%%

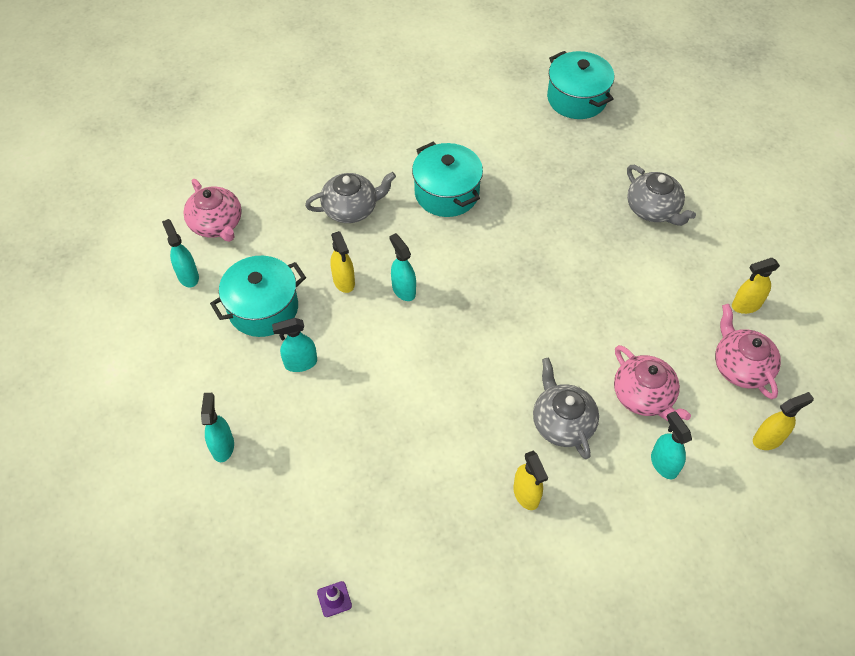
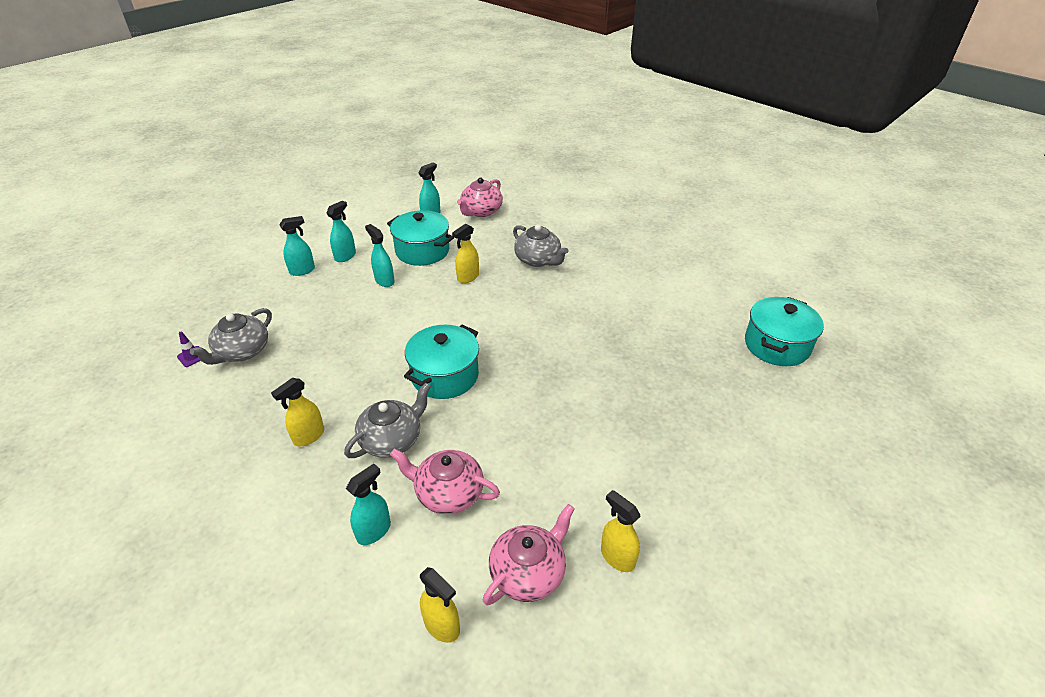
camera: 65 degrees right, 15 degrees down
(403, 290) = (479, 307): turquoise spray bottle -> turquoise spray bottle (345, 256)
(446, 193) = (592, 300): turquoise pot -> turquoise pot (445, 375)
(644, 396) = (448, 493): pink teapot -> pink teapot turned 75 degrees clockwise
(653, 209) = (688, 439): grey teapot -> grey teapot (242, 352)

%%

(Problem details): Return the lines above exactly; the images are not part of the copy.

(Written solution):
camera: 65 degrees right, 15 degrees down
(403, 290) = (479, 307): turquoise spray bottle -> turquoise spray bottle (345, 256)
(446, 193) = (592, 300): turquoise pot -> turquoise pot (445, 375)
(644, 396) = (448, 493): pink teapot -> pink teapot turned 75 degrees clockwise
(653, 209) = (688, 439): grey teapot -> grey teapot (242, 352)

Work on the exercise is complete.